§ Exercise aim:
Going from the top of the listing below to the line that holds "(250, 327) = (272, 381): turquoise", reproduce each line exactly; no pictures.

§ Records to use:
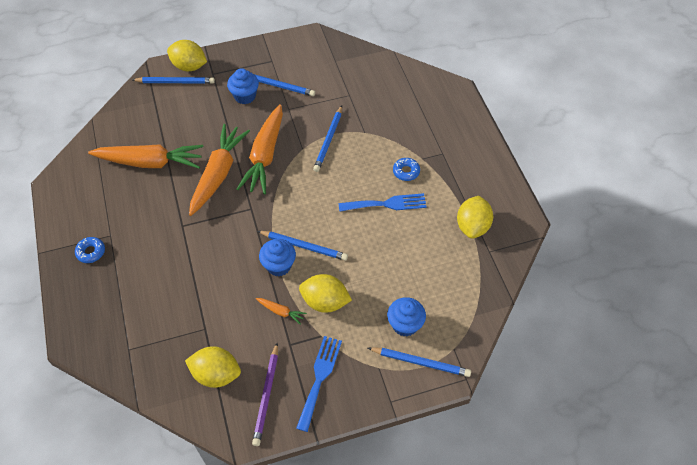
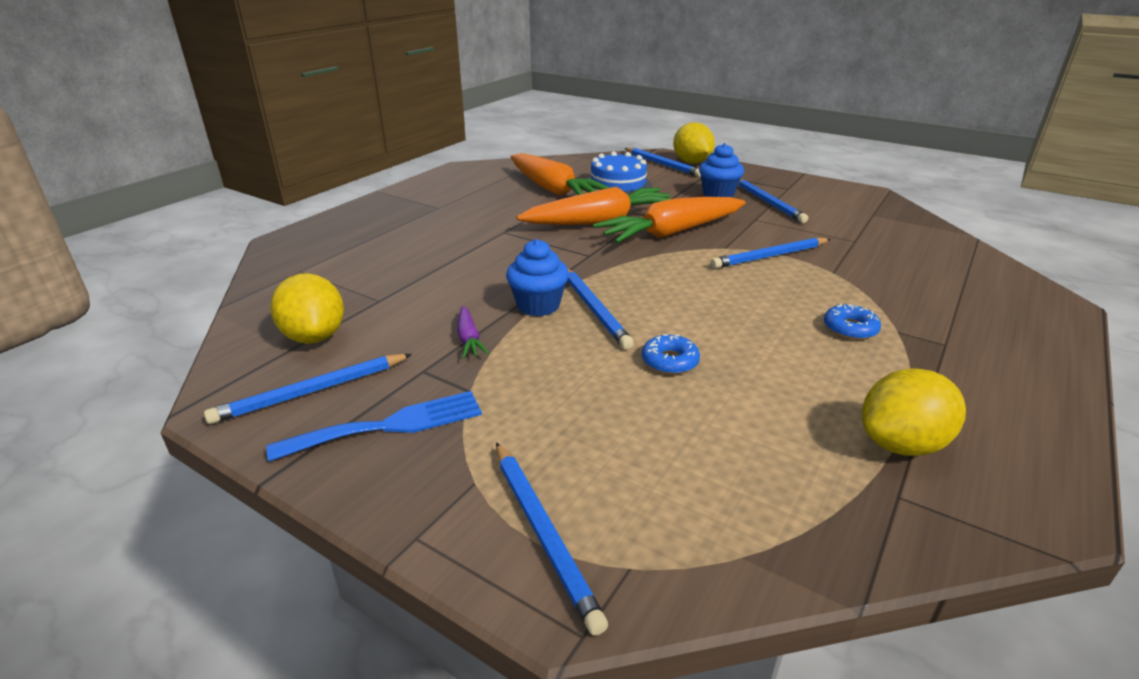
camera: 50 degrees right, 25 degrees down
(91, 252) = (406, 207): blue donut -> blue donut (670, 361)
(178, 126) = (618, 184): none -> blue cake
(266, 395) = (312, 391): purple pencil -> blue pencil
(281, 312) = (469, 339): orange carrot -> purple carrot
(325, 302) = (532, 366): yellow lemon -> none
(386, 204) = (770, 339): blue fork -> none
(405, 324) = (596, 468): blue cupcake -> none

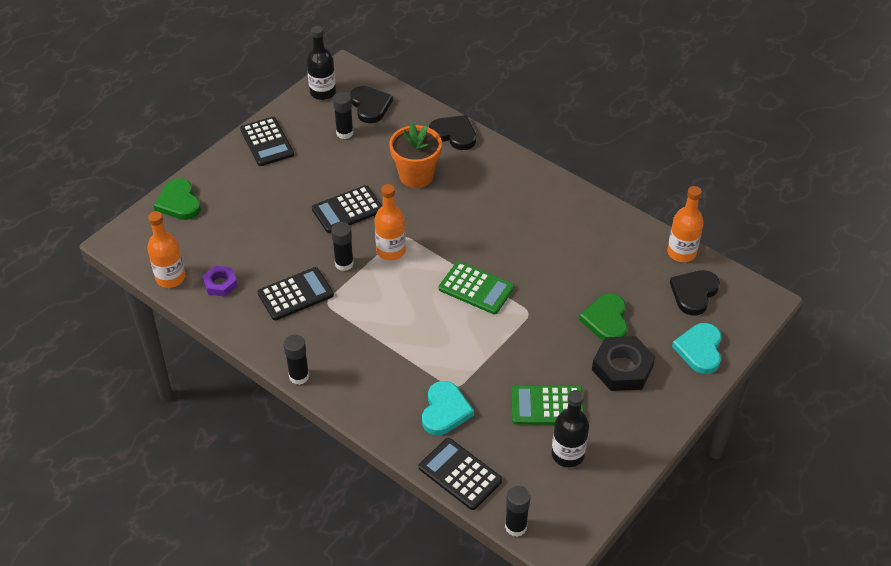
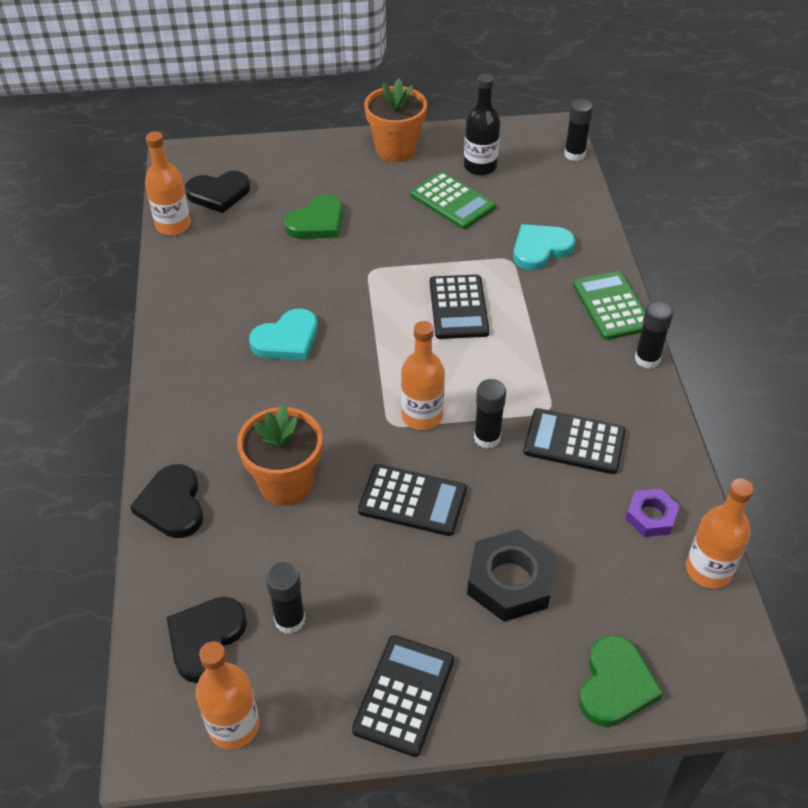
camera: 135 degrees left, 0 degrees up
(323, 92) = (234, 726): black bottle -> orange bottle
(460, 474) = (579, 204): black calculator -> black calculator (458, 307)
(476, 288) = (387, 320): green calculator -> green calculator (612, 306)
(622, 368) = (358, 186): black nut -> black nut (510, 581)
(643, 422) = (396, 149): none -> orange flower pot
(699, 350) = (282, 160): turquoise heart -> turquoise heart (287, 339)

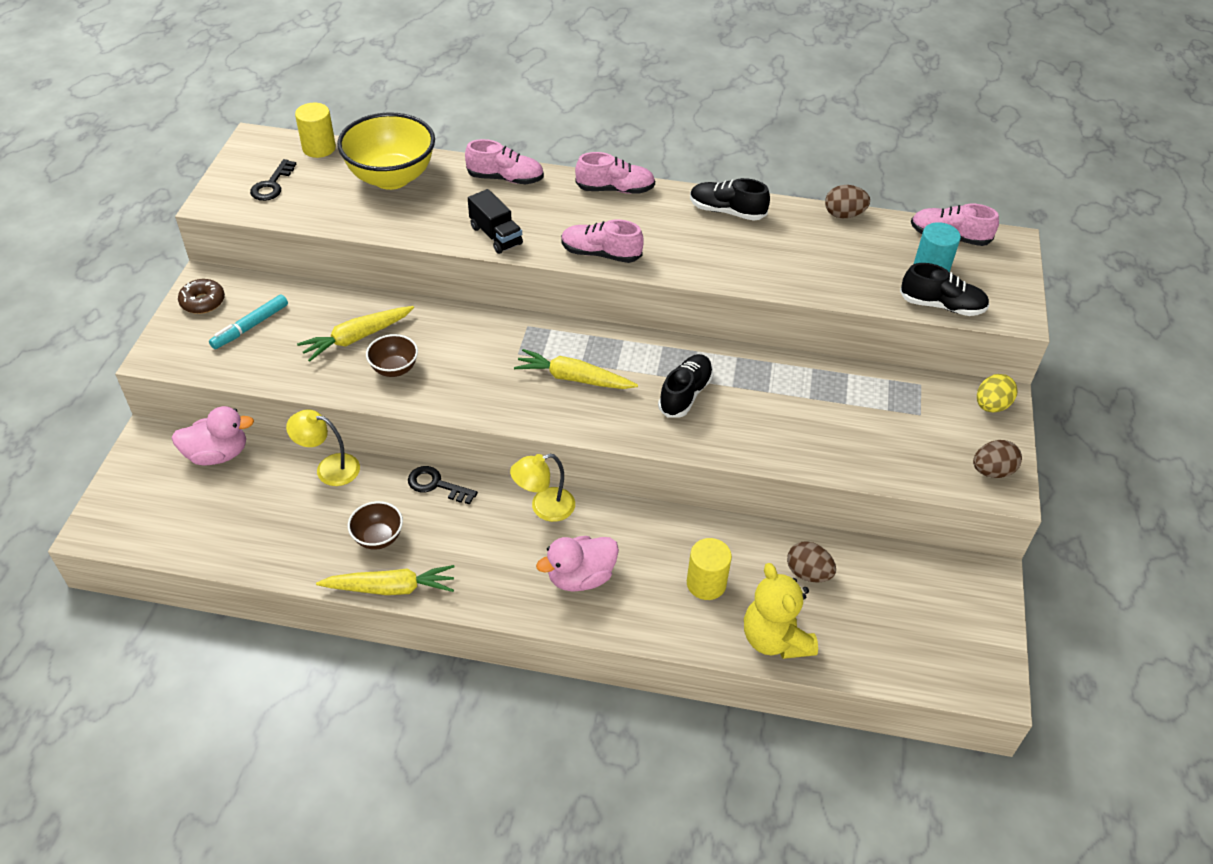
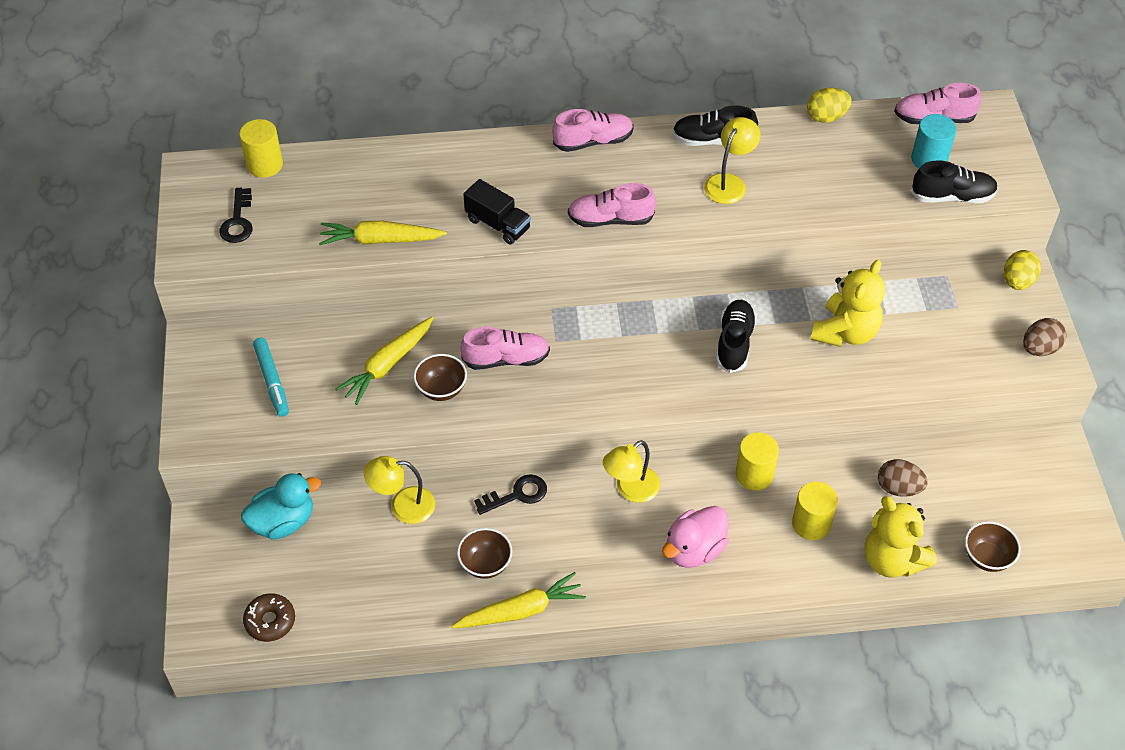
camera: 15 degrees left, 5 degrees up
(203, 302) = (207, 365): brown donut -> brown donut (270, 621)
(218, 454) = (283, 522): pink duck -> turquoise duck
(250, 327) = (272, 381): turquoise marker -> turquoise marker turned 45 degrees counterclockwise
(391, 178) = (359, 182): yellow bowl -> none
(436, 485) = (517, 495): black key -> black key turned 150 degrees clockwise
(505, 178) = (477, 155): pink shoe -> pink shoe (506, 359)
(574, 378) = (621, 354): yellow carrot -> yellow carrot (380, 240)
(669, 524) = (754, 474): none -> yellow cylinder
(726, 248) = (729, 183): none -> yellow lamp
(798, 410) = (845, 332): none -> yellow teddy bear
(844, 215) = (826, 117): brown egg -> yellow egg
(874, 663) = (987, 557): none -> brown bowl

§ Answer to this exercise:
camera: 50 degrees right, 25 degrees down
(91, 252) = (406, 207): blue donut -> blue donut (670, 361)
(178, 126) = (618, 184): none -> blue cake
(266, 395) = (312, 391): purple pencil -> blue pencil
(281, 312) = (469, 339): orange carrot -> purple carrot
(325, 302) = (532, 366): yellow lemon -> none
(386, 204) = (770, 339): blue fork -> none
(405, 324) = (596, 468): blue cupcake -> none

camera: 135 degrees left, 0 degrees up
(323, 92) = (234, 726): black bottle -> orange bottle
(460, 474) = (579, 204): black calculator -> black calculator (458, 307)
(476, 288) = (387, 320): green calculator -> green calculator (612, 306)
(622, 368) = (358, 186): black nut -> black nut (510, 581)
(643, 422) = (396, 149): none -> orange flower pot
(699, 350) = (282, 160): turquoise heart -> turquoise heart (287, 339)

camera: 15 degrees left, 5 degrees up
(203, 302) = (207, 365): brown donut -> brown donut (270, 621)
(218, 454) = (283, 522): pink duck -> turquoise duck
(250, 327) = (272, 381): turquoise marker -> turquoise marker turned 45 degrees counterclockwise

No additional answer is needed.